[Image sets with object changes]
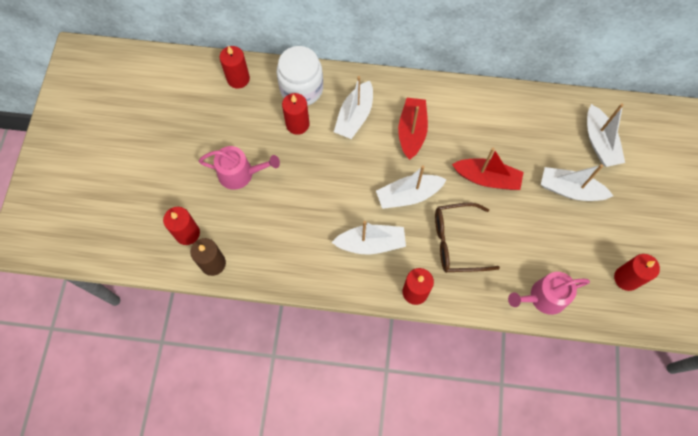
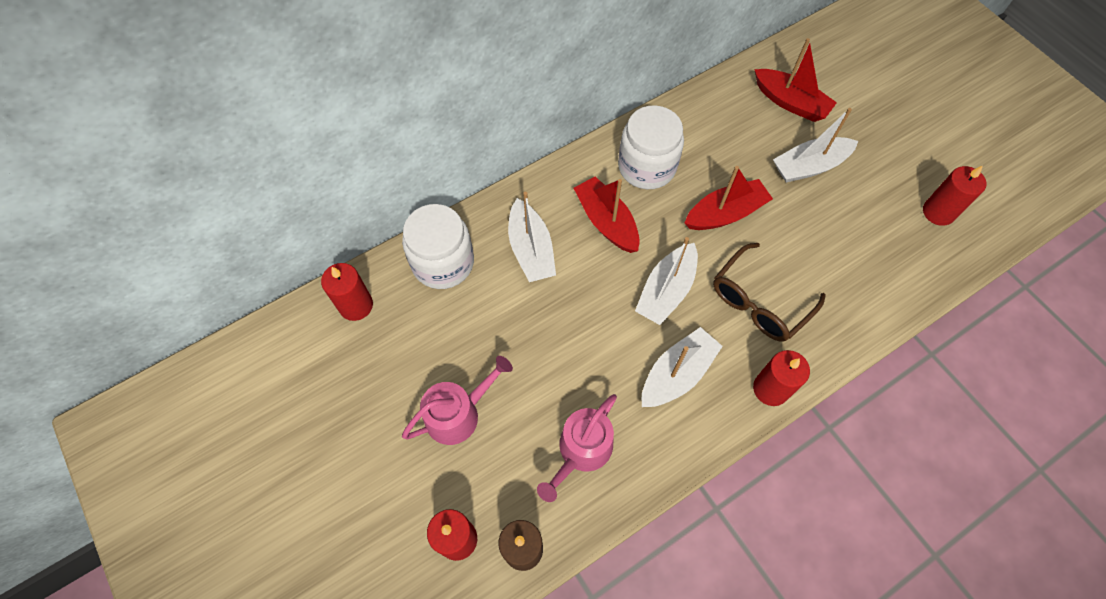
camera: 40 degrees left, 5 degrees down
(297, 124) = (474, 305): red candle -> none
(466, 117) = (646, 167): none -> white jar
(543, 297) = (890, 290): pink watering can -> pink watering can (581, 451)
(599, 142) = (790, 102): white boat -> red boat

Written task:
Reproduce exactly the line bearing "(297, 124) = (474, 305): red candle -> none" and all the lines that come after it in the records above; add nothing.

Exercise solution:
(297, 124) = (474, 305): red candle -> none
(466, 117) = (646, 167): none -> white jar
(543, 297) = (890, 290): pink watering can -> pink watering can (581, 451)
(599, 142) = (790, 102): white boat -> red boat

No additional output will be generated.